> [Instructions for the task]:
Of all the lines below, return only those starting with the line holding "green robot: 2 -> 6" and going on through the line holding "yellow robot: 4 -> 3", exactly as written.

> [Given data]:

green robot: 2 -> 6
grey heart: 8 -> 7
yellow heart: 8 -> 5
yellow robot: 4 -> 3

* * *

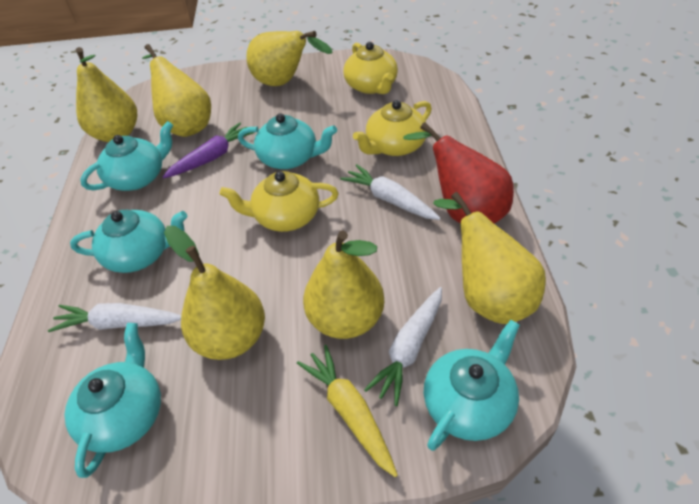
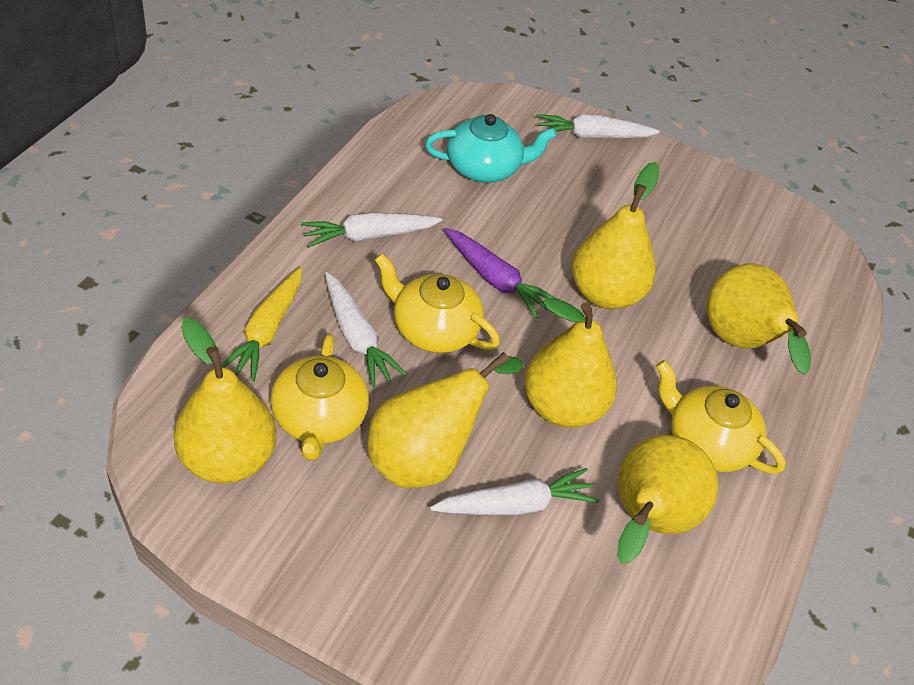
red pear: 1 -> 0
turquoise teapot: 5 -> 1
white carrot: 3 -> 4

==

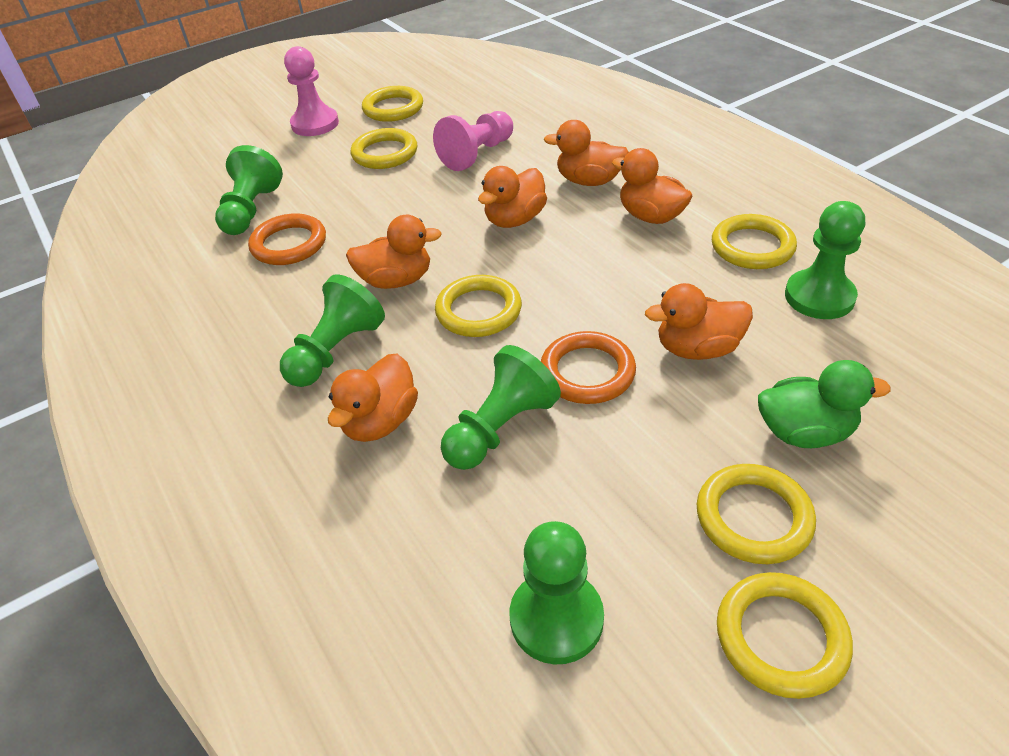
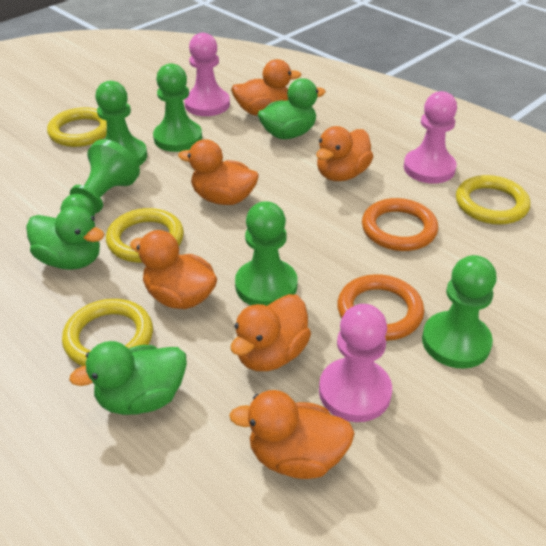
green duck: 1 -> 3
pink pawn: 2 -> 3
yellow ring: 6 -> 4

> [Output of the task]:
green robot: 2 -> 6
grey heart: 8 -> 7
yellow heart: 8 -> 5
yellow robot: 4 -> 3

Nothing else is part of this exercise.